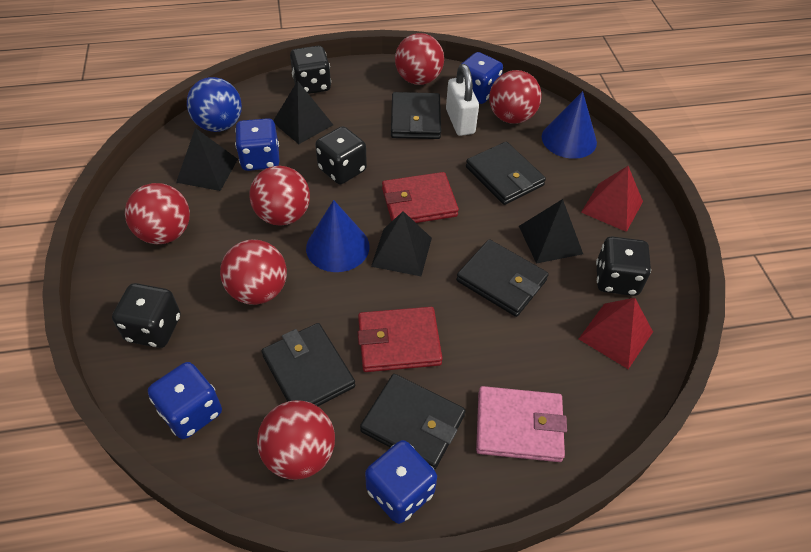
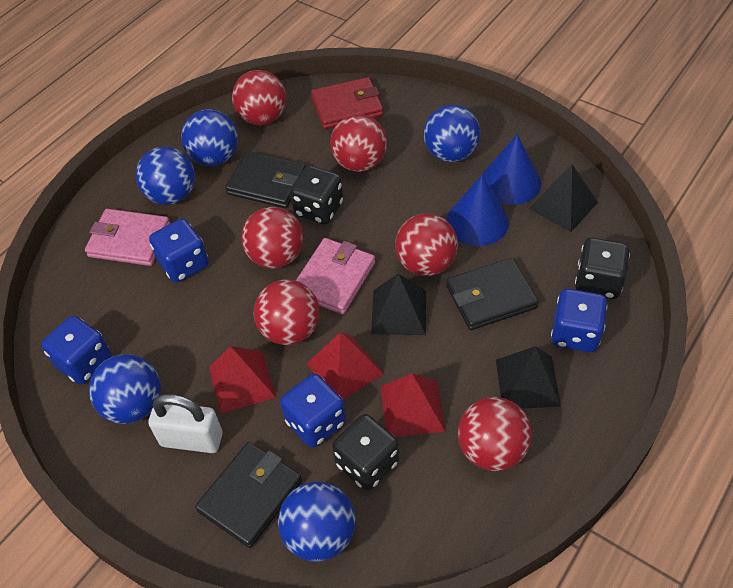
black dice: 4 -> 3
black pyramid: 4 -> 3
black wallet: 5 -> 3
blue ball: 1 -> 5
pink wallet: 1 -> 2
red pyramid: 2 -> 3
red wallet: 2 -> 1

┄┄┄┄┄┄

ACTIVITY – Taking the records above as input, show every line in which the word "wallet" is present.

EXERCISE SOLUTION –
black wallet: 5 -> 3
pink wallet: 1 -> 2
red wallet: 2 -> 1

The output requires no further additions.